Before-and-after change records

[Start of Attachment]

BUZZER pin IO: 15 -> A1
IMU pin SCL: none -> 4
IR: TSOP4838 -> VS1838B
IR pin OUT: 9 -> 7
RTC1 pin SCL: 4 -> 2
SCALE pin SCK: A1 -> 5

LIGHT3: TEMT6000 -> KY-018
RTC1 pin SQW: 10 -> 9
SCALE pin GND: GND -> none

[End of Attachment]

About this task
What should come out is the exact run of lines from the one holding "IMU pin SCL: none -> 4" through the end of the records above, and nothing besides.

Solution for this task
IMU pin SCL: none -> 4
IR: TSOP4838 -> VS1838B
IR pin OUT: 9 -> 7
RTC1 pin SCL: 4 -> 2
SCALE pin SCK: A1 -> 5

LIGHT3: TEMT6000 -> KY-018
RTC1 pin SQW: 10 -> 9
SCALE pin GND: GND -> none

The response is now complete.